** Opening Material for the task block **

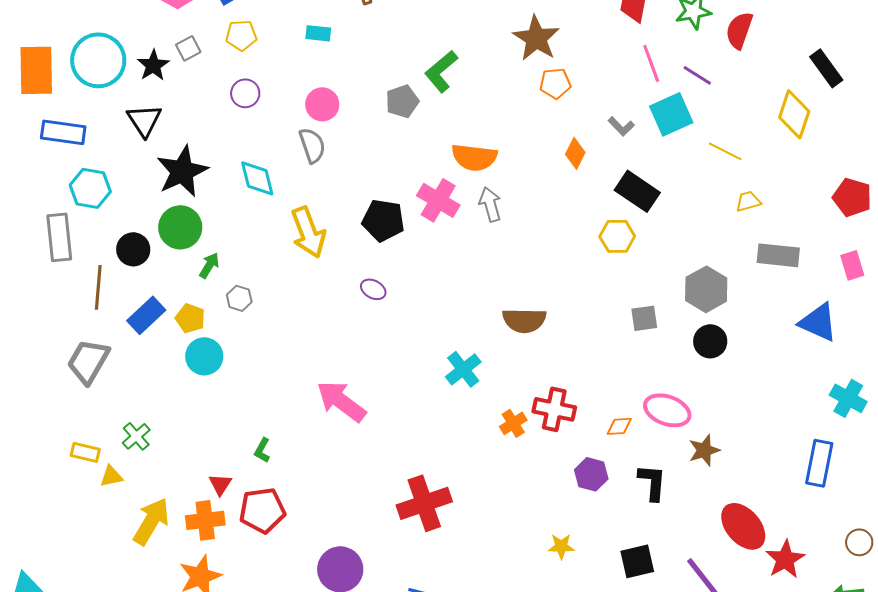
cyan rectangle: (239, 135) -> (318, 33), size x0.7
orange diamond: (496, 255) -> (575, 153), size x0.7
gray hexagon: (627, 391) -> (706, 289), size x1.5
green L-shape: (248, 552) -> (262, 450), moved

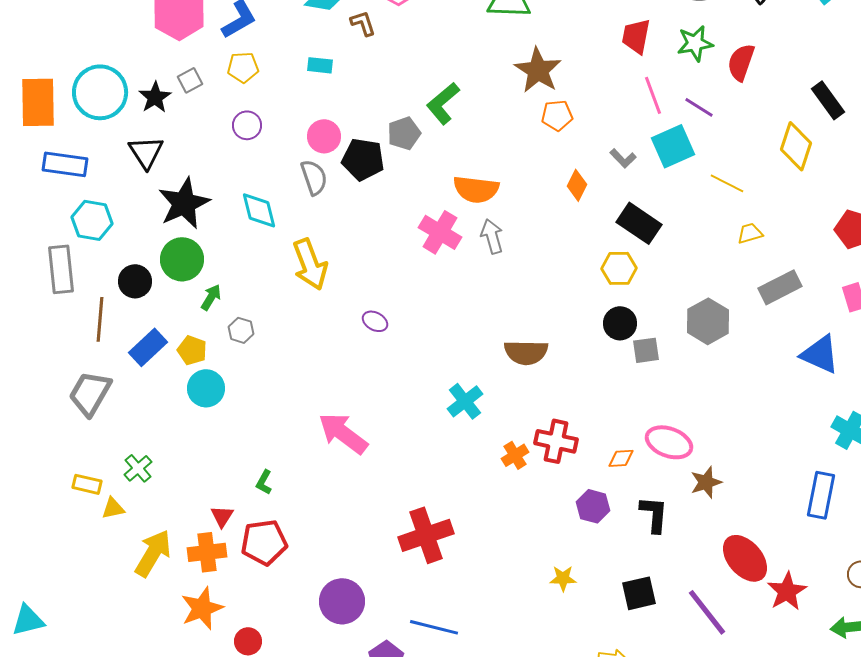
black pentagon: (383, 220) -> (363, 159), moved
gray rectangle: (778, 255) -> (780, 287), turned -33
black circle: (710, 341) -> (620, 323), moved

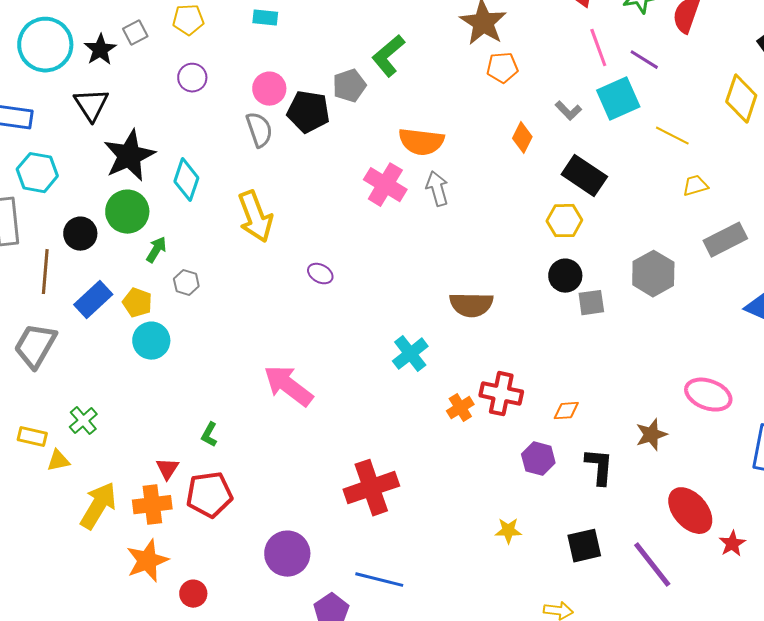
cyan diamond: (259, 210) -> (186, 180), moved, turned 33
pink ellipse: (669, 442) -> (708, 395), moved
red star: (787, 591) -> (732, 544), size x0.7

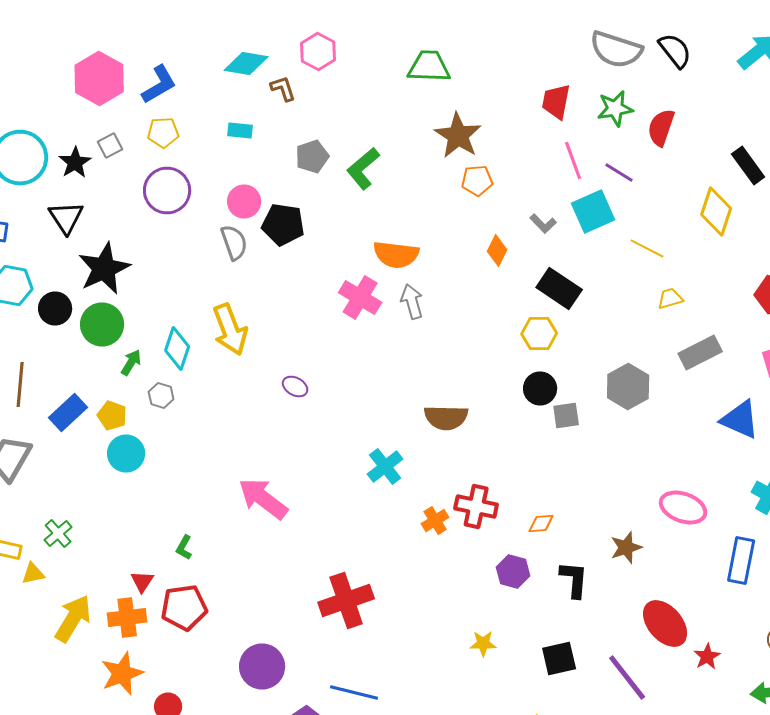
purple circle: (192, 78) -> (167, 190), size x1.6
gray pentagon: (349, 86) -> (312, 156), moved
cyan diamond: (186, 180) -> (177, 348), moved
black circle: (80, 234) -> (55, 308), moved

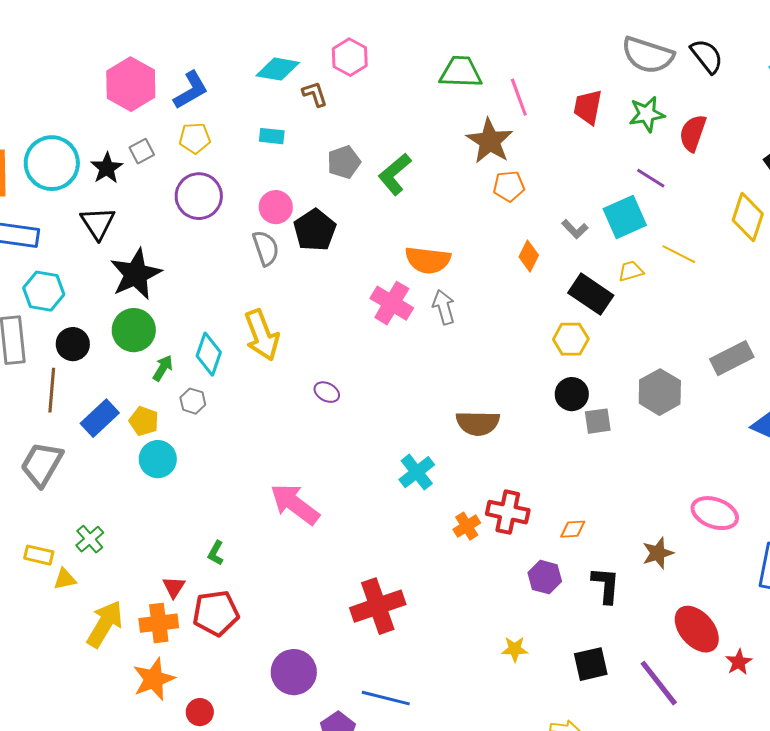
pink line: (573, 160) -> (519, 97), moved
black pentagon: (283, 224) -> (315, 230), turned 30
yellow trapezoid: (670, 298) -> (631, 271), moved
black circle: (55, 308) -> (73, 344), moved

** Closing Material for the task block **
** Opening Material for the task block **

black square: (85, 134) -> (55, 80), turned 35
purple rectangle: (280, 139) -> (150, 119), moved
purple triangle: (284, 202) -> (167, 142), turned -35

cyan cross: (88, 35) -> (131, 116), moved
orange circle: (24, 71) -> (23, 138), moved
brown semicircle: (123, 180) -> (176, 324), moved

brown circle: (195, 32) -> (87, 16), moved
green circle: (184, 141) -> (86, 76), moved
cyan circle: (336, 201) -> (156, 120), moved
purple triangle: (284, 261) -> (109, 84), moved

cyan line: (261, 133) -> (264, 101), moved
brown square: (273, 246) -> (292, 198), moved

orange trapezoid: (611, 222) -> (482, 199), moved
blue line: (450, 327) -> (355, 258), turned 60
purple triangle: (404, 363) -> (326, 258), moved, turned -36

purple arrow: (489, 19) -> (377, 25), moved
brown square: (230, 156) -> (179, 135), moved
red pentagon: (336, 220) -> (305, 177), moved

** Closing Material for the task block **
** Opening Material for the task block **

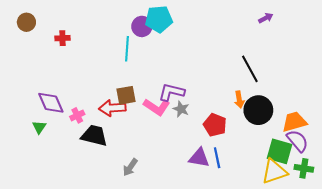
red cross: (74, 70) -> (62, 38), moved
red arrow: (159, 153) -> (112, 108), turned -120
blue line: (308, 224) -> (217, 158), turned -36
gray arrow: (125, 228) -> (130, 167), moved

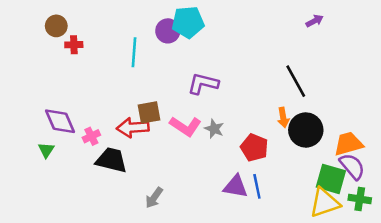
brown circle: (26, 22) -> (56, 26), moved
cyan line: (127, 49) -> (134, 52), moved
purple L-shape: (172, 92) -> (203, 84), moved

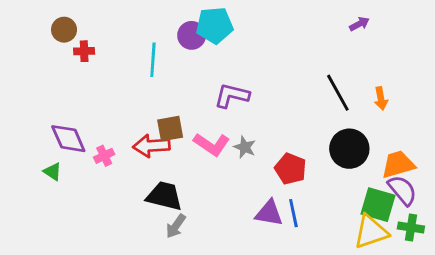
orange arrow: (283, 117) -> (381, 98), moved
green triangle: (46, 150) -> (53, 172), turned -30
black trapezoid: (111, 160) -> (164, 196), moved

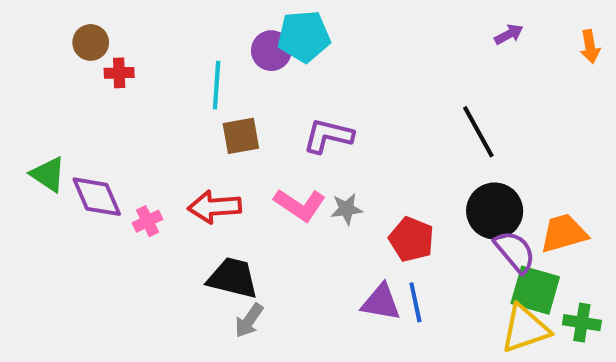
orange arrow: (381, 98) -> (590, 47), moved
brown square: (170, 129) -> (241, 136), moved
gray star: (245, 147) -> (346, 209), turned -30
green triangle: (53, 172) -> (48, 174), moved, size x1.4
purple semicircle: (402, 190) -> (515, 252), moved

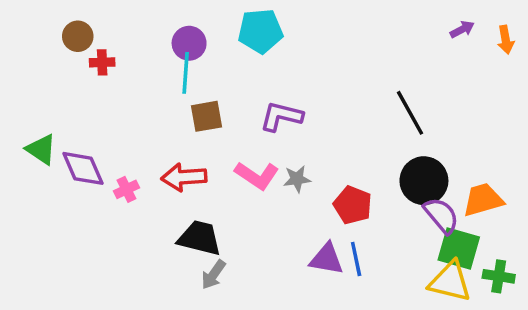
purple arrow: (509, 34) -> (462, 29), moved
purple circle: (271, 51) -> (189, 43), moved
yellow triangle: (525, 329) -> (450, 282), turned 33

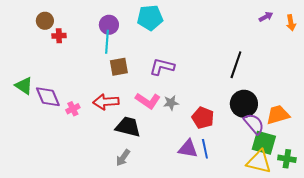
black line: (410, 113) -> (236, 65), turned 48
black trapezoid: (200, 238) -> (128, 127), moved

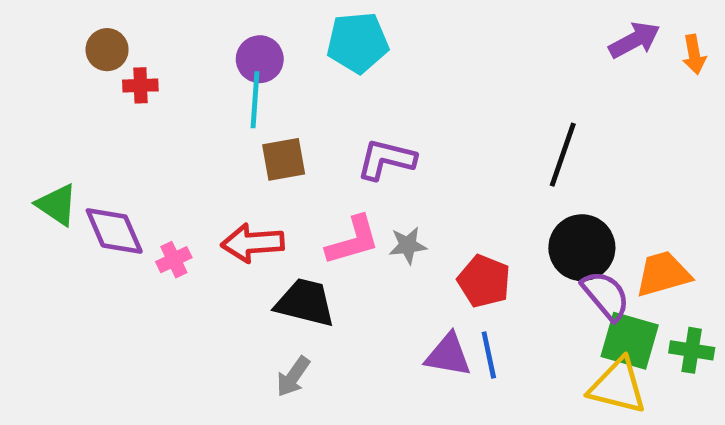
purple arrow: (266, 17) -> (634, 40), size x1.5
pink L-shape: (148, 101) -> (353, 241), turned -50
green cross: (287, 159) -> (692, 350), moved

** Closing Material for the task block **

• **Exercise details**
From the entries above, extract only the lines running from the one containing "purple triangle: (284, 261)" through the one containing "red pentagon: (336, 220) -> (305, 177), moved", inclusive.

• **Your response**
purple triangle: (284, 261) -> (109, 84), moved

cyan line: (261, 133) -> (264, 101), moved
brown square: (273, 246) -> (292, 198), moved

orange trapezoid: (611, 222) -> (482, 199), moved
blue line: (450, 327) -> (355, 258), turned 60
purple triangle: (404, 363) -> (326, 258), moved, turned -36

purple arrow: (489, 19) -> (377, 25), moved
brown square: (230, 156) -> (179, 135), moved
red pentagon: (336, 220) -> (305, 177), moved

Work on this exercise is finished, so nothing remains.